## Problem details
What you should copy is the line containing "[158,556,212,599]" and all lines after it in the entries below, exactly and without anything added.
════
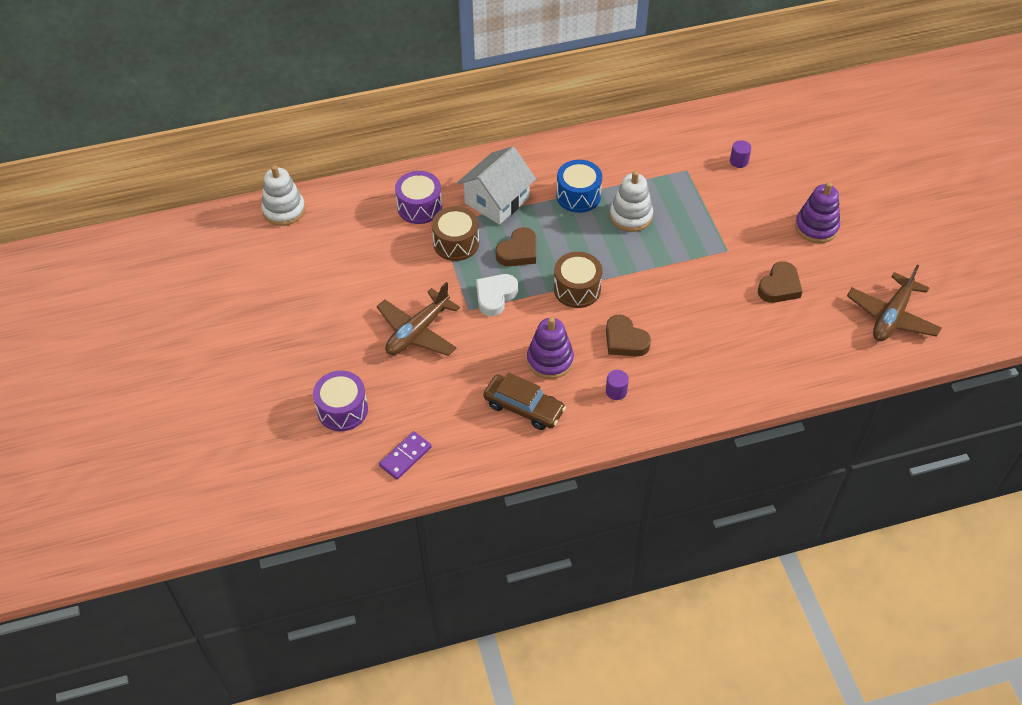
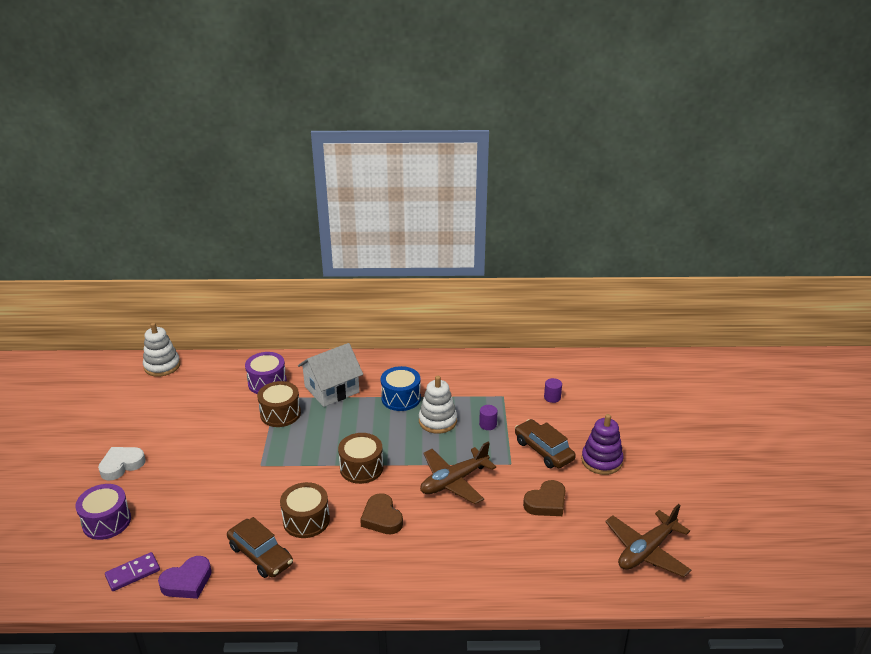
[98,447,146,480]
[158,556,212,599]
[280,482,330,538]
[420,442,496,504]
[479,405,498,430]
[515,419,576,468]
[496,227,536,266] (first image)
════
## Response
[158,556,212,599]
[280,482,330,538]
[420,442,496,504]
[479,405,498,430]
[515,419,576,468]
[496,227,536,266] (first image)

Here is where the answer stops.